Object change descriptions
-- Opening Marker --

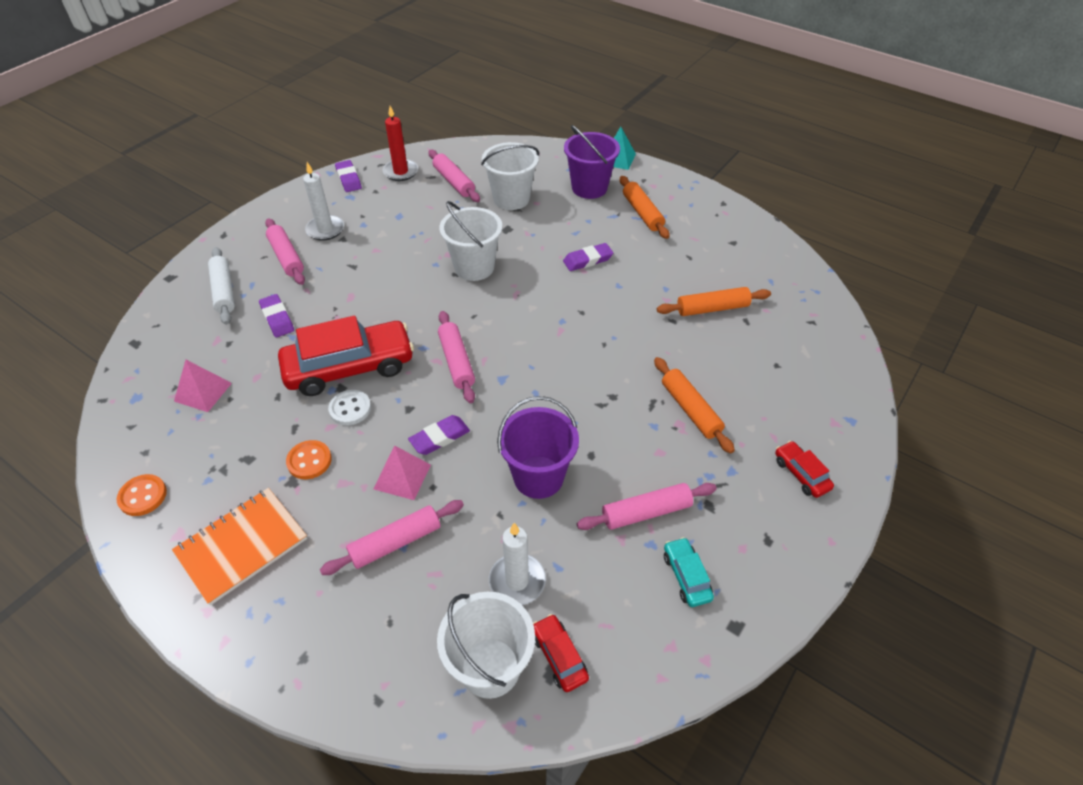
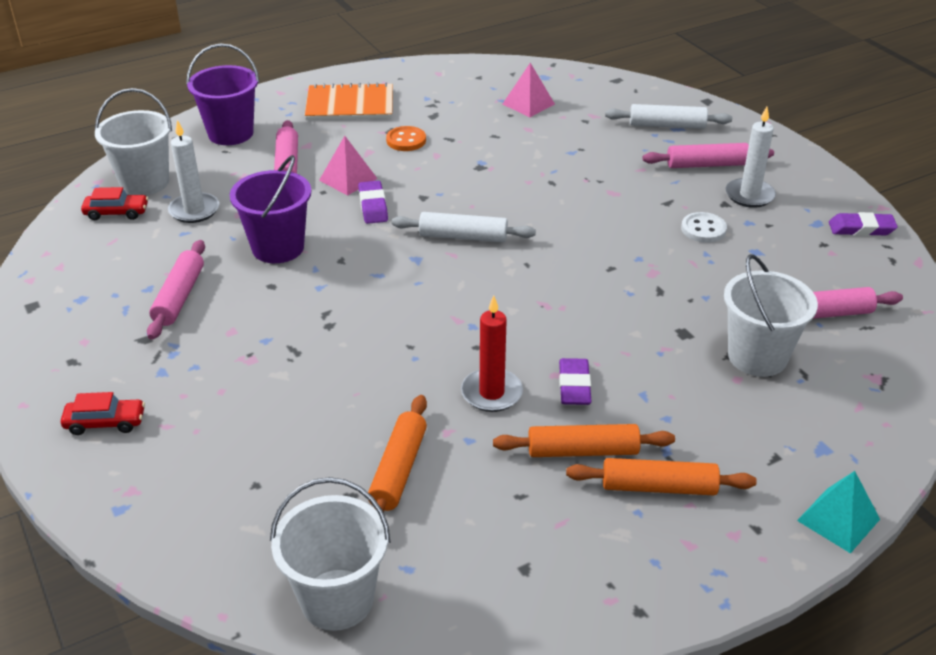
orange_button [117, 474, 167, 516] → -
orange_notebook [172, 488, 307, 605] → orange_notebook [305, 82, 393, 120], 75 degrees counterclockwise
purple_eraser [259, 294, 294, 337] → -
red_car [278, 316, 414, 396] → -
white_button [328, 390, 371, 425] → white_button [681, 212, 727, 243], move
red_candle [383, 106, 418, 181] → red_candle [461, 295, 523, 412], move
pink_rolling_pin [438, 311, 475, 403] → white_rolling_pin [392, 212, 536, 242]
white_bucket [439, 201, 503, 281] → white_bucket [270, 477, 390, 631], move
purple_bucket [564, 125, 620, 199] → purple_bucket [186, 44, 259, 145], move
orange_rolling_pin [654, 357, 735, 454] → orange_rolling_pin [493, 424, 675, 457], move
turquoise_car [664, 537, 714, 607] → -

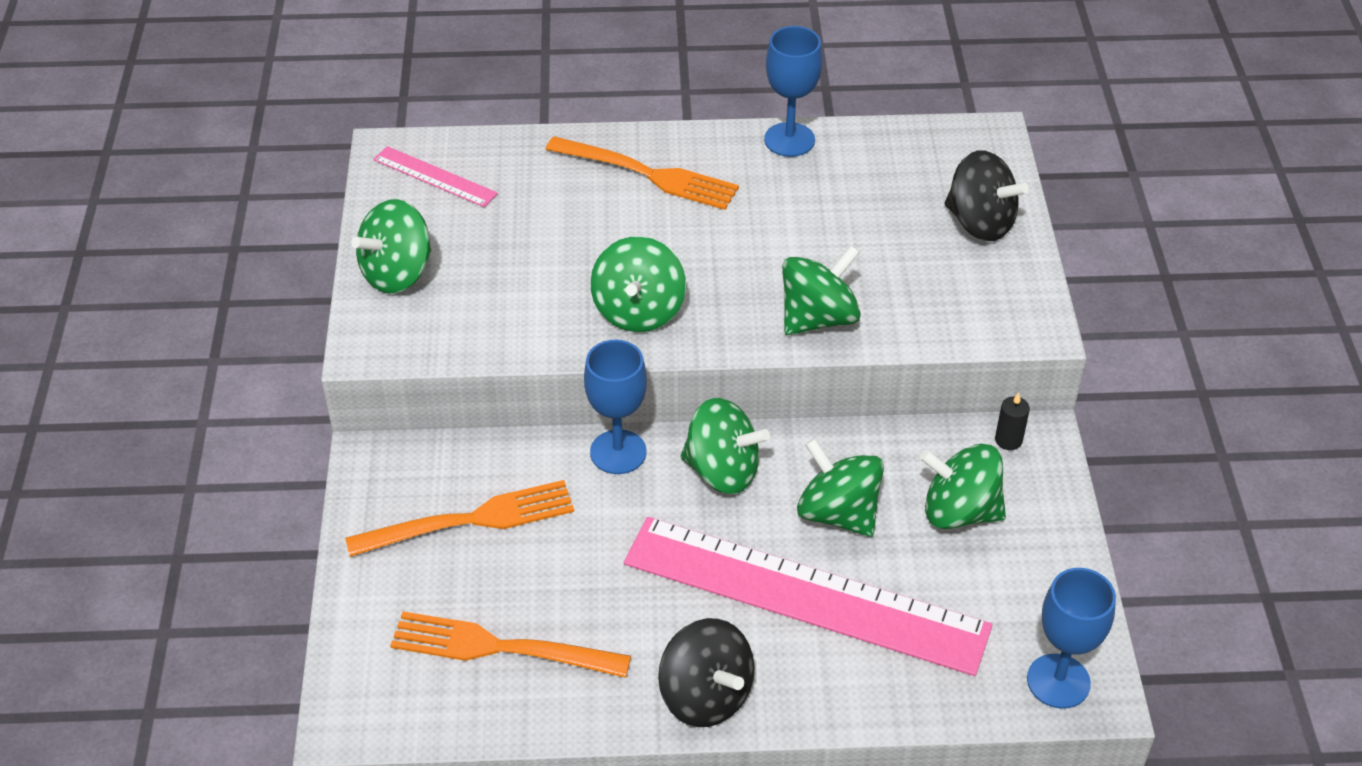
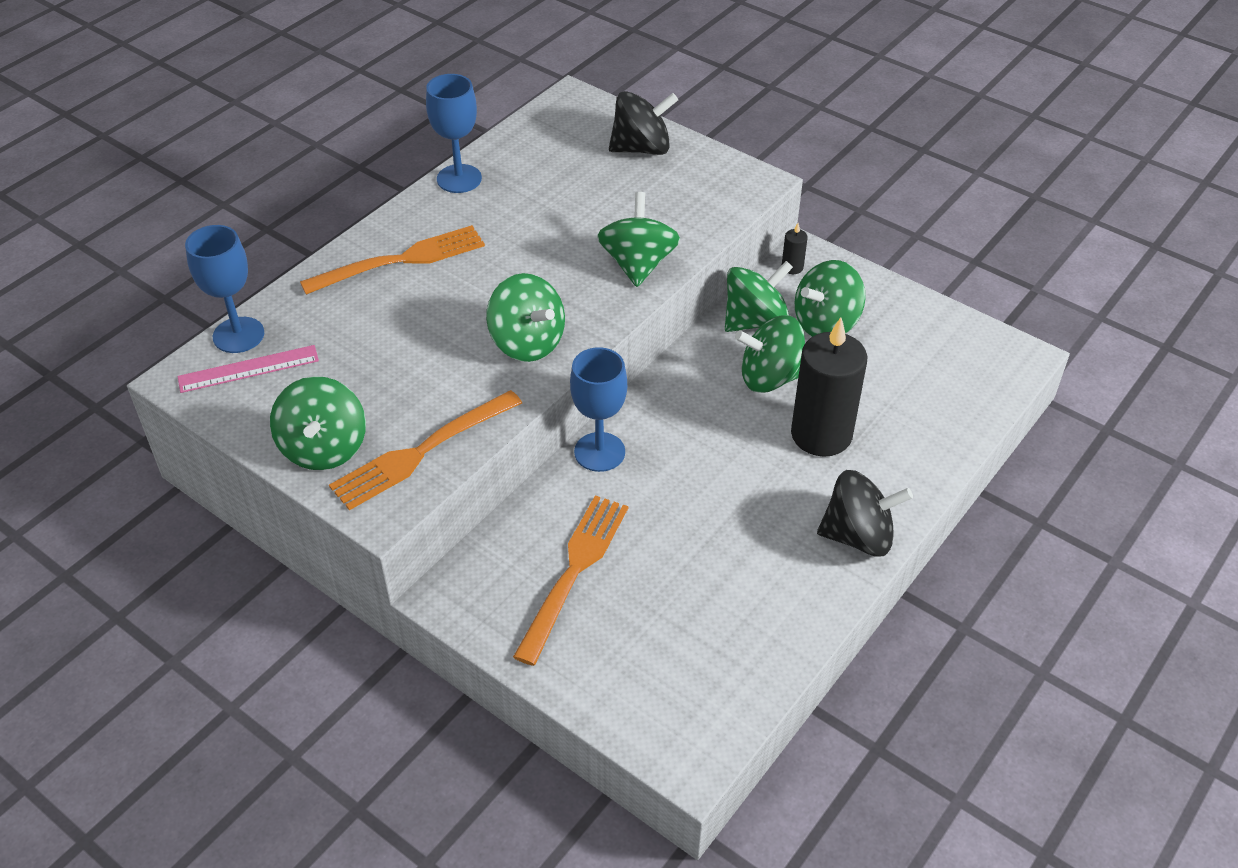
orange_fork [390, 611, 631, 678] → orange_fork [329, 390, 522, 510], move
pink_ruler [624, 517, 993, 676] → black_candle [791, 317, 867, 457]
green_spinning_top [681, 398, 770, 494] → green_spinning_top [725, 261, 793, 332], move
blue_goblet [1027, 568, 1116, 709] → blue_goblet [185, 225, 264, 353], move

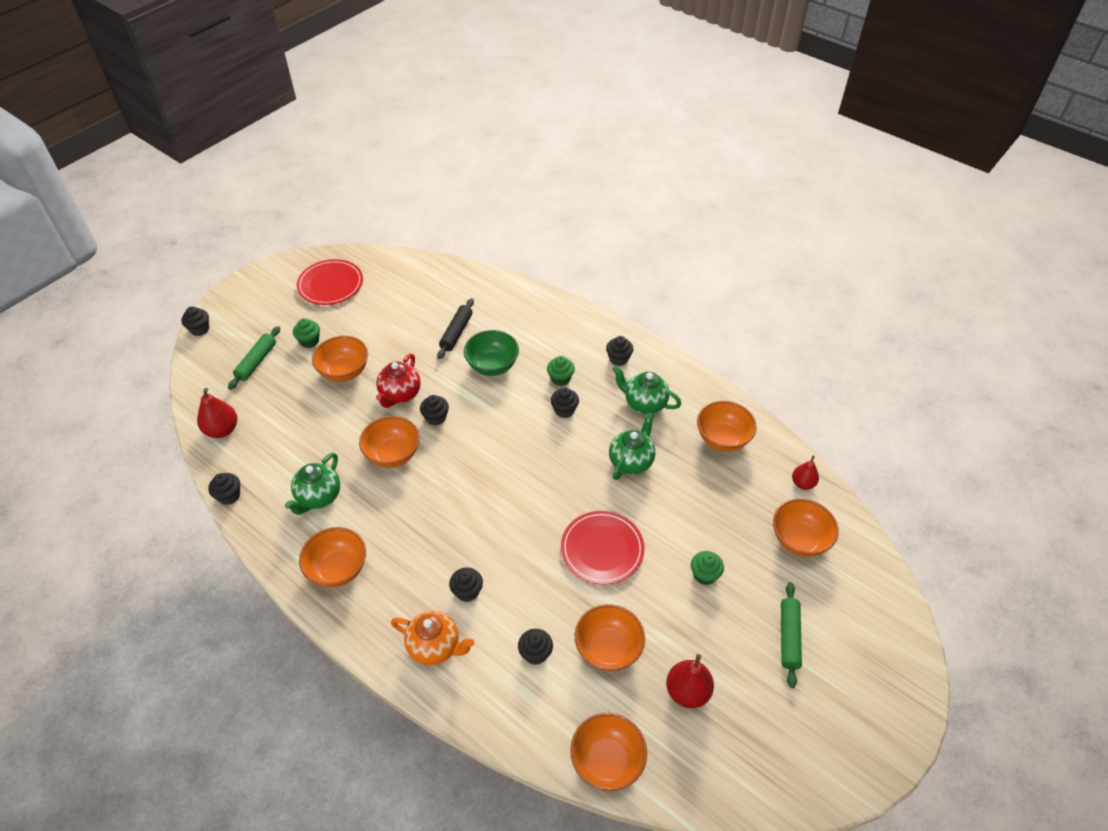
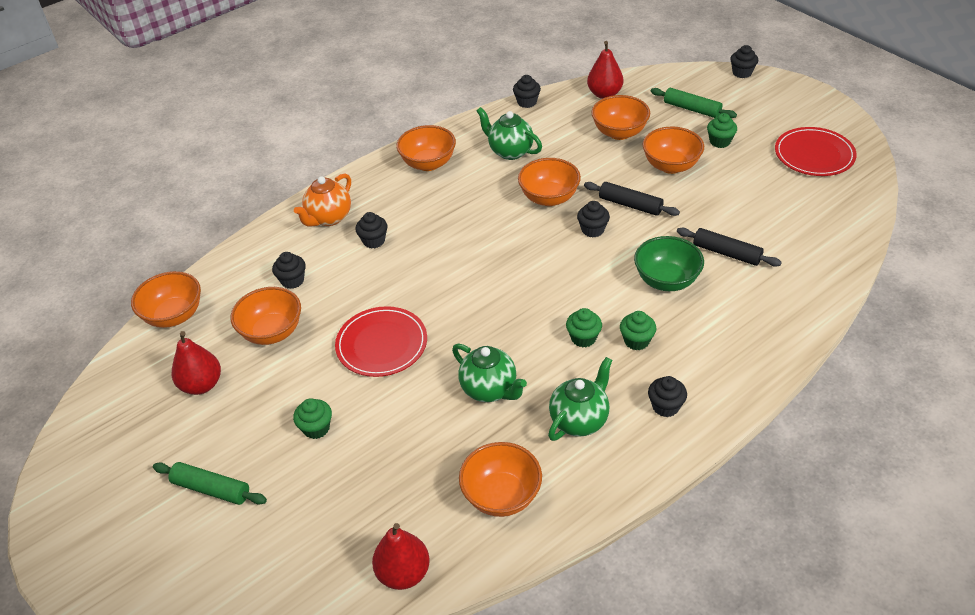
red_teapot [376, 354, 421, 408] → black_rolling_pin [584, 182, 680, 216]
black_cupcake [550, 387, 579, 418] → green_cupcake [566, 308, 602, 347]
orange_bowl [773, 499, 839, 557] → orange_bowl [591, 95, 650, 140], move
red_pear [792, 456, 819, 490] → red_pear [372, 523, 430, 590], x1.52

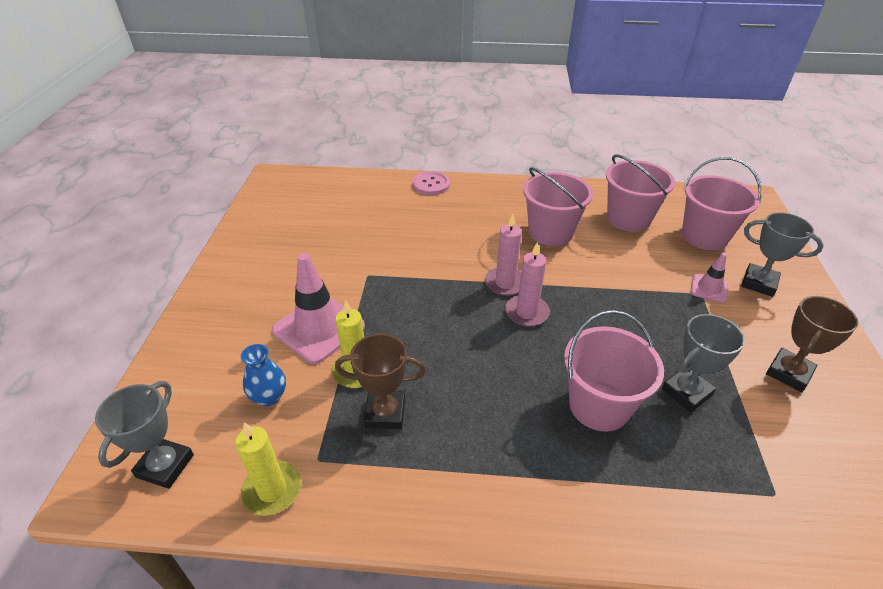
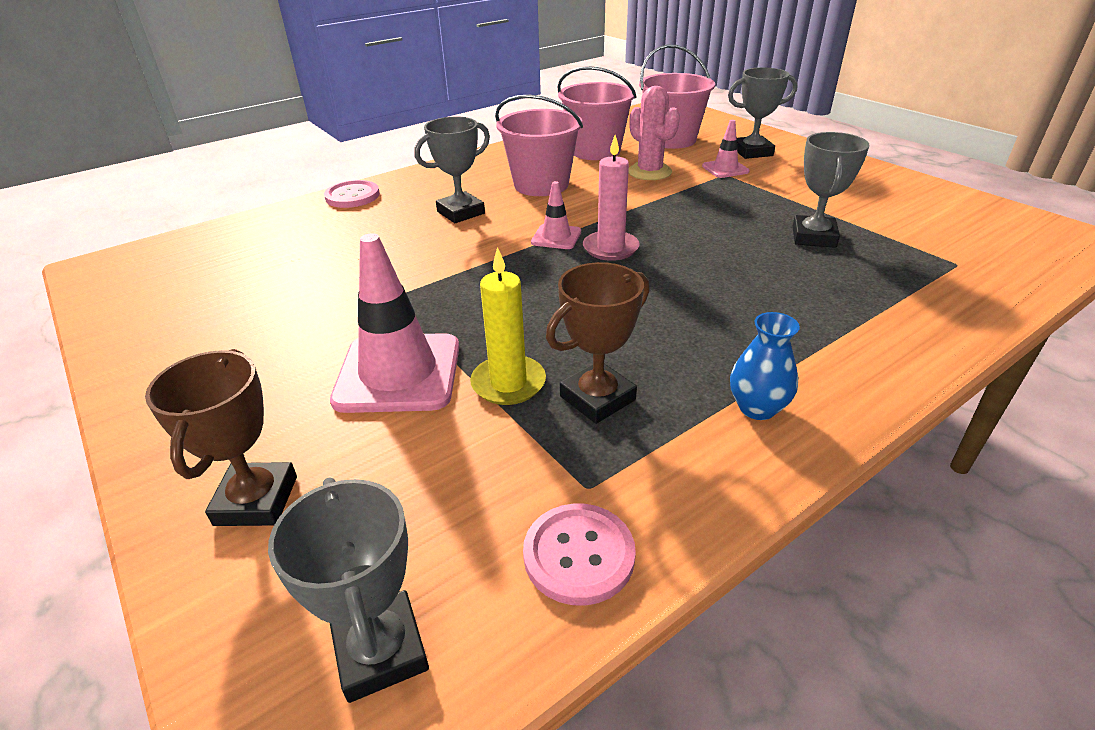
yellow_candle [235, 422, 301, 516] → pink_button [523, 504, 636, 606]
blue_vase [241, 344, 286, 406] → blue_vase [730, 312, 800, 420], move
pink_candle [485, 214, 522, 296] → pink_traffic_cone [531, 181, 581, 249]
pink_bucket [564, 310, 664, 432] → -
brown_trophy [766, 296, 858, 392] → brown_trophy [145, 349, 297, 526], move
- → grey_trophy [414, 117, 490, 223]
- → pink_cactus [628, 86, 680, 180]

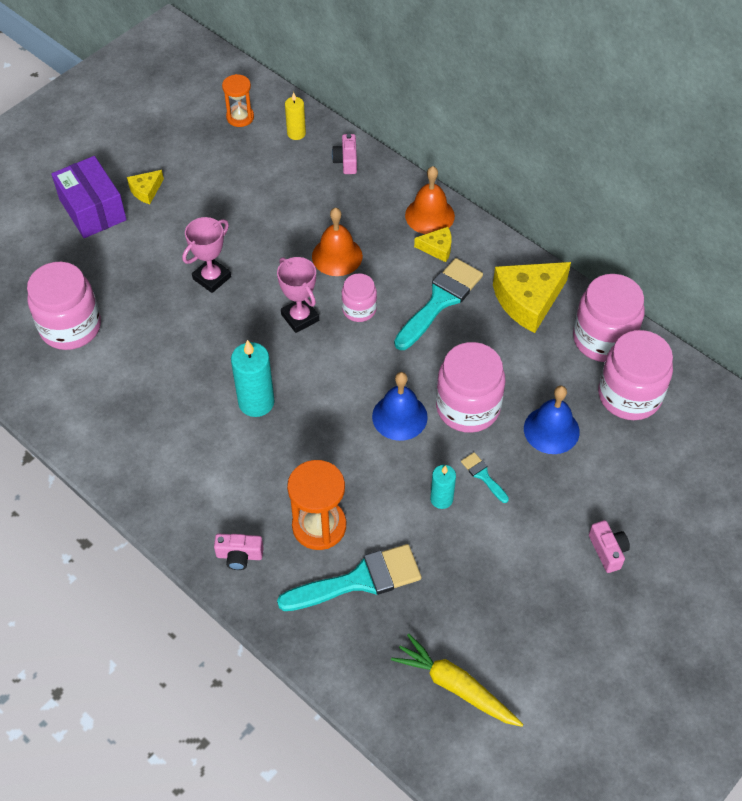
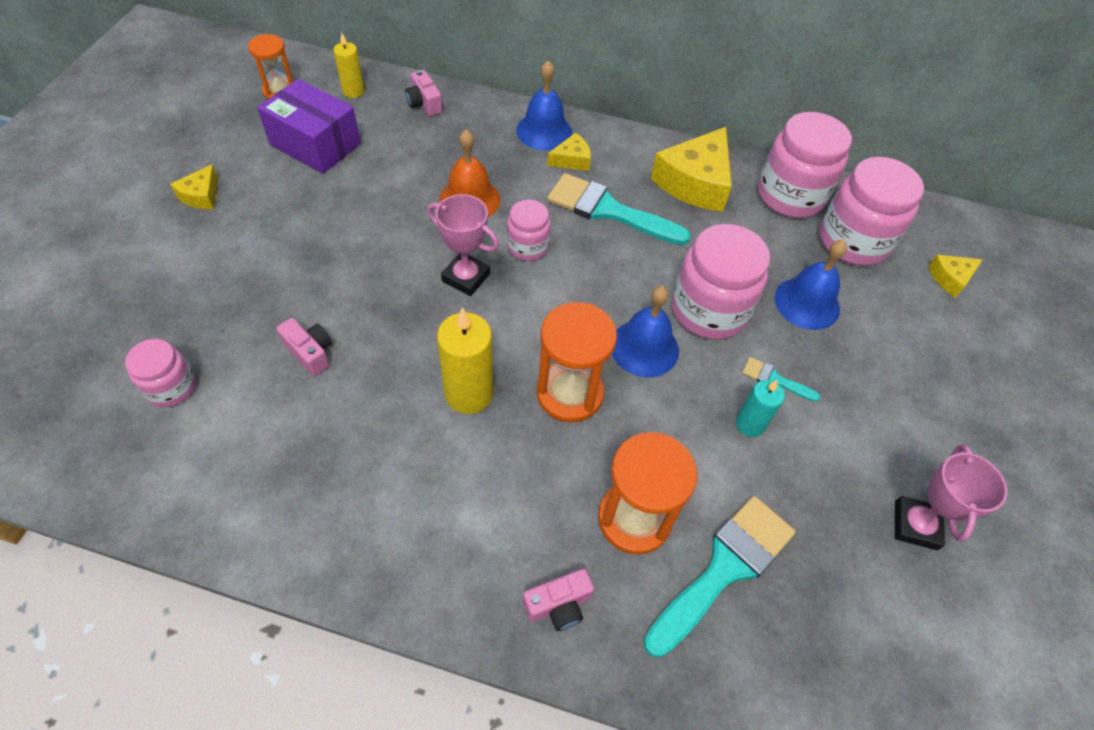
pink_jar [27, 262, 101, 350] → pink_jar [125, 339, 196, 407], x0.56
purple_box [51, 156, 127, 238] → purple_box [257, 79, 361, 174], move
pink_trophy [182, 217, 231, 293] → pink_trophy [895, 444, 1007, 550], move
turquoise_candle [231, 340, 275, 417] → yellow_candle [437, 308, 493, 414]
yellow_carrot [391, 634, 524, 727] → -
turquoise_brush [394, 258, 483, 350] → turquoise_brush [547, 173, 691, 245], 75 degrees counterclockwise
orange_bell [405, 166, 455, 234] → blue_bell [516, 60, 572, 151]
pink_camera [589, 520, 630, 573] → pink_camera [276, 318, 332, 376], move
- → orange_hourglass [537, 302, 617, 422]
- → yellow_cheese [928, 255, 983, 298]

-- Closing Marker --

• [Instructions to follow] Set down the records precisely as they appear. Any picture stays out.

• [Task output]
orange_button [117, 474, 167, 516] → -
orange_notebook [172, 488, 307, 605] → orange_notebook [305, 82, 393, 120], 75 degrees counterclockwise
purple_eraser [259, 294, 294, 337] → -
red_car [278, 316, 414, 396] → -
white_button [328, 390, 371, 425] → white_button [681, 212, 727, 243], move
red_candle [383, 106, 418, 181] → red_candle [461, 295, 523, 412], move
pink_rolling_pin [438, 311, 475, 403] → white_rolling_pin [392, 212, 536, 242]
white_bucket [439, 201, 503, 281] → white_bucket [270, 477, 390, 631], move
purple_bucket [564, 125, 620, 199] → purple_bucket [186, 44, 259, 145], move
orange_rolling_pin [654, 357, 735, 454] → orange_rolling_pin [493, 424, 675, 457], move
turquoise_car [664, 537, 714, 607] → -

orange_fork [390, 611, 631, 678] → orange_fork [329, 390, 522, 510], move
pink_ruler [624, 517, 993, 676] → black_candle [791, 317, 867, 457]
green_spinning_top [681, 398, 770, 494] → green_spinning_top [725, 261, 793, 332], move
blue_goblet [1027, 568, 1116, 709] → blue_goblet [185, 225, 264, 353], move

red_teapot [376, 354, 421, 408] → black_rolling_pin [584, 182, 680, 216]
black_cupcake [550, 387, 579, 418] → green_cupcake [566, 308, 602, 347]
orange_bowl [773, 499, 839, 557] → orange_bowl [591, 95, 650, 140], move
red_pear [792, 456, 819, 490] → red_pear [372, 523, 430, 590], x1.52

yellow_candle [235, 422, 301, 516] → pink_button [523, 504, 636, 606]
blue_vase [241, 344, 286, 406] → blue_vase [730, 312, 800, 420], move
pink_candle [485, 214, 522, 296] → pink_traffic_cone [531, 181, 581, 249]
pink_bucket [564, 310, 664, 432] → -
brown_trophy [766, 296, 858, 392] → brown_trophy [145, 349, 297, 526], move
- → grey_trophy [414, 117, 490, 223]
- → pink_cactus [628, 86, 680, 180]

pink_jar [27, 262, 101, 350] → pink_jar [125, 339, 196, 407], x0.56
purple_box [51, 156, 127, 238] → purple_box [257, 79, 361, 174], move
pink_trophy [182, 217, 231, 293] → pink_trophy [895, 444, 1007, 550], move
turquoise_candle [231, 340, 275, 417] → yellow_candle [437, 308, 493, 414]
yellow_carrot [391, 634, 524, 727] → -
turquoise_brush [394, 258, 483, 350] → turquoise_brush [547, 173, 691, 245], 75 degrees counterclockwise
orange_bell [405, 166, 455, 234] → blue_bell [516, 60, 572, 151]
pink_camera [589, 520, 630, 573] → pink_camera [276, 318, 332, 376], move
- → orange_hourglass [537, 302, 617, 422]
- → yellow_cheese [928, 255, 983, 298]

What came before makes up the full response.